BEGIN Stored data

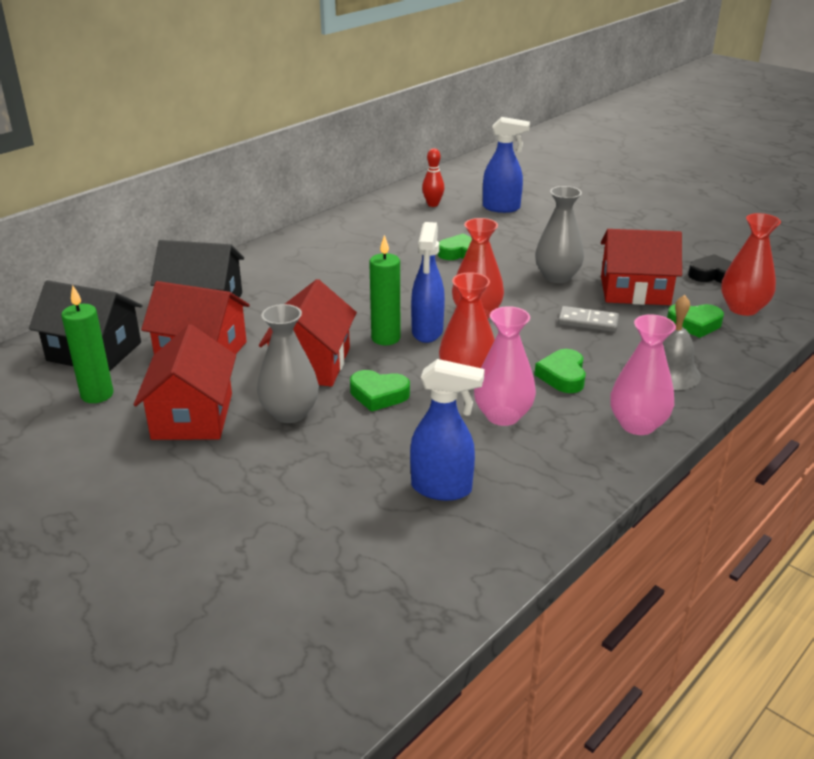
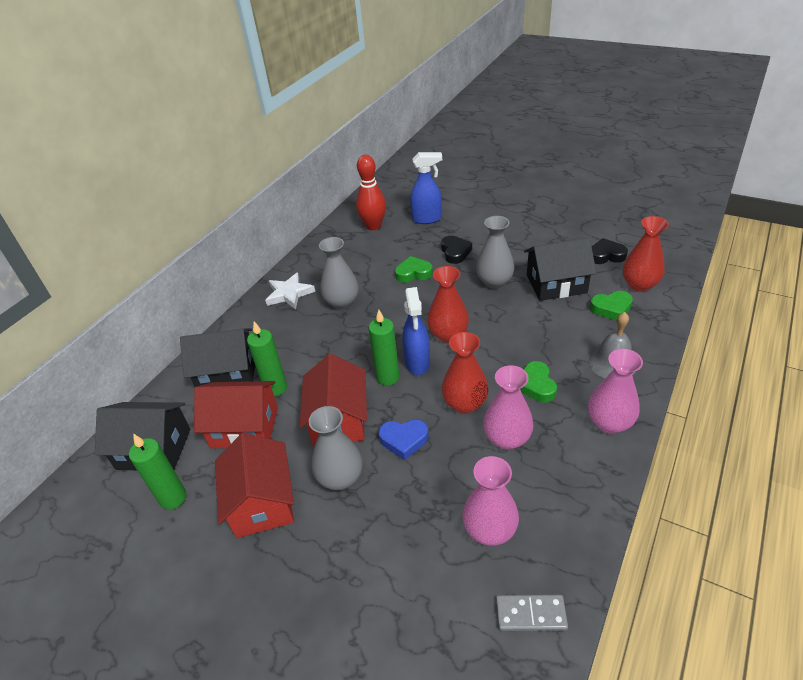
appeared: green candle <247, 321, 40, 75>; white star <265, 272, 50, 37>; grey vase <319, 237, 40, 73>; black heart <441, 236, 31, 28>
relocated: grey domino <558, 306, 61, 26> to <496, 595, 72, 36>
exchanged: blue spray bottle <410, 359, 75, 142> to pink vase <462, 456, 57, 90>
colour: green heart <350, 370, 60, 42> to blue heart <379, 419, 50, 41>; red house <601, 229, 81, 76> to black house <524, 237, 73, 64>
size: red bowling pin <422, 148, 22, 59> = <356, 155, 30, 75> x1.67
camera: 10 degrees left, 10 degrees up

END Stored data

What this task involves
Some lines of the data above may hold the word "green"; report how many do, and nothing else.

Expected output
2